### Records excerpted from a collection
----
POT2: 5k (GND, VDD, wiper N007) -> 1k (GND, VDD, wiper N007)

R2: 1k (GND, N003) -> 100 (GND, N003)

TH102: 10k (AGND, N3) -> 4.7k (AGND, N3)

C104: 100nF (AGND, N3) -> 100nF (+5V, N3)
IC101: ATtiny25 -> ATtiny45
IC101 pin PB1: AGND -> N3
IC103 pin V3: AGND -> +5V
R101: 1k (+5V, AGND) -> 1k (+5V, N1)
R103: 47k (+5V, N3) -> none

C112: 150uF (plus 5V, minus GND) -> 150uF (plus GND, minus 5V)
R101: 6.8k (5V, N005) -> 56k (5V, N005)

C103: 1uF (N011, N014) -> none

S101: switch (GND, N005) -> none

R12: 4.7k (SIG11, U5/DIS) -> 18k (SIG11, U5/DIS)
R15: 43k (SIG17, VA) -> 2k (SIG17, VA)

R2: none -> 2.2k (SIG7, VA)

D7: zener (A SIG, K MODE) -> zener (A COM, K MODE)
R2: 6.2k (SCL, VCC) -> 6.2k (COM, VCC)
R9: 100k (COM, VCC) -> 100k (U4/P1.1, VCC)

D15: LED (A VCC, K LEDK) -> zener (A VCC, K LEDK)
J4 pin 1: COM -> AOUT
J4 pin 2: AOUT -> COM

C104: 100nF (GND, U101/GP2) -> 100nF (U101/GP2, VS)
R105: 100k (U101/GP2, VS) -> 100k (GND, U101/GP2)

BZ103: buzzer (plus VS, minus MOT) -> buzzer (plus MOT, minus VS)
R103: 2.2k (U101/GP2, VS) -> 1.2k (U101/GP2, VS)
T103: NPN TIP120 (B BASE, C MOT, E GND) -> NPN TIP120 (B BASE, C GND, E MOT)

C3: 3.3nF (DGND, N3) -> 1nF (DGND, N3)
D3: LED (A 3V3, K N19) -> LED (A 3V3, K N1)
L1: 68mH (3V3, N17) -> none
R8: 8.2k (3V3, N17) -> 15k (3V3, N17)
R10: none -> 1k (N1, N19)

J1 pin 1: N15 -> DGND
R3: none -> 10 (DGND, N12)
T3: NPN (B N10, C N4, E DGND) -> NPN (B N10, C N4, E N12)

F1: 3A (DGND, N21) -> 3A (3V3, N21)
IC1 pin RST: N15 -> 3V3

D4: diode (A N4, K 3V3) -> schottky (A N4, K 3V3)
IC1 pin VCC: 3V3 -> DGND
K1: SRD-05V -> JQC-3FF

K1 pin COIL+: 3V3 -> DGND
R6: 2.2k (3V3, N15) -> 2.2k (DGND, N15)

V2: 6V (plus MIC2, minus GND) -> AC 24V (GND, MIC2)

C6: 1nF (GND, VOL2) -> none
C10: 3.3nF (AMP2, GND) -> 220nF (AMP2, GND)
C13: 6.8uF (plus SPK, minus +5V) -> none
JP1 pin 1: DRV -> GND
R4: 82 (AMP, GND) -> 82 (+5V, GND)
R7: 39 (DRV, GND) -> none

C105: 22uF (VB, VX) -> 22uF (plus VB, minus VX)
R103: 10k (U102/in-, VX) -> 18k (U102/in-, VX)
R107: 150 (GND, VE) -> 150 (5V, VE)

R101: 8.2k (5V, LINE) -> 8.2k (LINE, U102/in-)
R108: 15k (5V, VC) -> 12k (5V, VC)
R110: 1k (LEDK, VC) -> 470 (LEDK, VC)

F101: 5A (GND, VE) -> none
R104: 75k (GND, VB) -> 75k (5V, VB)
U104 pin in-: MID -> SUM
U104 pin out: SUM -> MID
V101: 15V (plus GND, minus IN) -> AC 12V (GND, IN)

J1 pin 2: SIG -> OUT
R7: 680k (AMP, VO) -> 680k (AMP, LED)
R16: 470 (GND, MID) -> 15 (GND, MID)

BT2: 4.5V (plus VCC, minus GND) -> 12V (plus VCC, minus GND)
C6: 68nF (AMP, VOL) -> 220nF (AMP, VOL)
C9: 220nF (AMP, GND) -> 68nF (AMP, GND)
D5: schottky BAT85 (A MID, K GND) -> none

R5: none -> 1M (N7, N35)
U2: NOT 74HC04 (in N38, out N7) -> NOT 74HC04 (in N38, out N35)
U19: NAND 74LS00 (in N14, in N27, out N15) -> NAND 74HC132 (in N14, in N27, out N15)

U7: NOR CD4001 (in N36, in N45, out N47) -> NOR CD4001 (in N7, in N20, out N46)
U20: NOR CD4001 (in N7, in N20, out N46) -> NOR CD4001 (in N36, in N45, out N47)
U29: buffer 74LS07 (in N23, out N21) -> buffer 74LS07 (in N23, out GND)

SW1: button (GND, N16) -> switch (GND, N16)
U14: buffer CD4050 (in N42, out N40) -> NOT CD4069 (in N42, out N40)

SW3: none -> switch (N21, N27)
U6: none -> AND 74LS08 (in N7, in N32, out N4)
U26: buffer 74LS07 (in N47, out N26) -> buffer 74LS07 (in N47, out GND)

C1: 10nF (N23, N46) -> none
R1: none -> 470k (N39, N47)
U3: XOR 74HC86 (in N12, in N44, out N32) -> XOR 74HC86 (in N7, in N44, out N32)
----
### Try it
All of the entries above should be written out verbatim.

### Response
POT2: 5k (GND, VDD, wiper N007) -> 1k (GND, VDD, wiper N007)

R2: 1k (GND, N003) -> 100 (GND, N003)

TH102: 10k (AGND, N3) -> 4.7k (AGND, N3)

C104: 100nF (AGND, N3) -> 100nF (+5V, N3)
IC101: ATtiny25 -> ATtiny45
IC101 pin PB1: AGND -> N3
IC103 pin V3: AGND -> +5V
R101: 1k (+5V, AGND) -> 1k (+5V, N1)
R103: 47k (+5V, N3) -> none

C112: 150uF (plus 5V, minus GND) -> 150uF (plus GND, minus 5V)
R101: 6.8k (5V, N005) -> 56k (5V, N005)

C103: 1uF (N011, N014) -> none

S101: switch (GND, N005) -> none

R12: 4.7k (SIG11, U5/DIS) -> 18k (SIG11, U5/DIS)
R15: 43k (SIG17, VA) -> 2k (SIG17, VA)

R2: none -> 2.2k (SIG7, VA)

D7: zener (A SIG, K MODE) -> zener (A COM, K MODE)
R2: 6.2k (SCL, VCC) -> 6.2k (COM, VCC)
R9: 100k (COM, VCC) -> 100k (U4/P1.1, VCC)

D15: LED (A VCC, K LEDK) -> zener (A VCC, K LEDK)
J4 pin 1: COM -> AOUT
J4 pin 2: AOUT -> COM

C104: 100nF (GND, U101/GP2) -> 100nF (U101/GP2, VS)
R105: 100k (U101/GP2, VS) -> 100k (GND, U101/GP2)

BZ103: buzzer (plus VS, minus MOT) -> buzzer (plus MOT, minus VS)
R103: 2.2k (U101/GP2, VS) -> 1.2k (U101/GP2, VS)
T103: NPN TIP120 (B BASE, C MOT, E GND) -> NPN TIP120 (B BASE, C GND, E MOT)

C3: 3.3nF (DGND, N3) -> 1nF (DGND, N3)
D3: LED (A 3V3, K N19) -> LED (A 3V3, K N1)
L1: 68mH (3V3, N17) -> none
R8: 8.2k (3V3, N17) -> 15k (3V3, N17)
R10: none -> 1k (N1, N19)

J1 pin 1: N15 -> DGND
R3: none -> 10 (DGND, N12)
T3: NPN (B N10, C N4, E DGND) -> NPN (B N10, C N4, E N12)

F1: 3A (DGND, N21) -> 3A (3V3, N21)
IC1 pin RST: N15 -> 3V3

D4: diode (A N4, K 3V3) -> schottky (A N4, K 3V3)
IC1 pin VCC: 3V3 -> DGND
K1: SRD-05V -> JQC-3FF

K1 pin COIL+: 3V3 -> DGND
R6: 2.2k (3V3, N15) -> 2.2k (DGND, N15)

V2: 6V (plus MIC2, minus GND) -> AC 24V (GND, MIC2)

C6: 1nF (GND, VOL2) -> none
C10: 3.3nF (AMP2, GND) -> 220nF (AMP2, GND)
C13: 6.8uF (plus SPK, minus +5V) -> none
JP1 pin 1: DRV -> GND
R4: 82 (AMP, GND) -> 82 (+5V, GND)
R7: 39 (DRV, GND) -> none

C105: 22uF (VB, VX) -> 22uF (plus VB, minus VX)
R103: 10k (U102/in-, VX) -> 18k (U102/in-, VX)
R107: 150 (GND, VE) -> 150 (5V, VE)

R101: 8.2k (5V, LINE) -> 8.2k (LINE, U102/in-)
R108: 15k (5V, VC) -> 12k (5V, VC)
R110: 1k (LEDK, VC) -> 470 (LEDK, VC)

F101: 5A (GND, VE) -> none
R104: 75k (GND, VB) -> 75k (5V, VB)
U104 pin in-: MID -> SUM
U104 pin out: SUM -> MID
V101: 15V (plus GND, minus IN) -> AC 12V (GND, IN)

J1 pin 2: SIG -> OUT
R7: 680k (AMP, VO) -> 680k (AMP, LED)
R16: 470 (GND, MID) -> 15 (GND, MID)

BT2: 4.5V (plus VCC, minus GND) -> 12V (plus VCC, minus GND)
C6: 68nF (AMP, VOL) -> 220nF (AMP, VOL)
C9: 220nF (AMP, GND) -> 68nF (AMP, GND)
D5: schottky BAT85 (A MID, K GND) -> none

R5: none -> 1M (N7, N35)
U2: NOT 74HC04 (in N38, out N7) -> NOT 74HC04 (in N38, out N35)
U19: NAND 74LS00 (in N14, in N27, out N15) -> NAND 74HC132 (in N14, in N27, out N15)

U7: NOR CD4001 (in N36, in N45, out N47) -> NOR CD4001 (in N7, in N20, out N46)
U20: NOR CD4001 (in N7, in N20, out N46) -> NOR CD4001 (in N36, in N45, out N47)
U29: buffer 74LS07 (in N23, out N21) -> buffer 74LS07 (in N23, out GND)

SW1: button (GND, N16) -> switch (GND, N16)
U14: buffer CD4050 (in N42, out N40) -> NOT CD4069 (in N42, out N40)

SW3: none -> switch (N21, N27)
U6: none -> AND 74LS08 (in N7, in N32, out N4)
U26: buffer 74LS07 (in N47, out N26) -> buffer 74LS07 (in N47, out GND)

C1: 10nF (N23, N46) -> none
R1: none -> 470k (N39, N47)
U3: XOR 74HC86 (in N12, in N44, out N32) -> XOR 74HC86 (in N7, in N44, out N32)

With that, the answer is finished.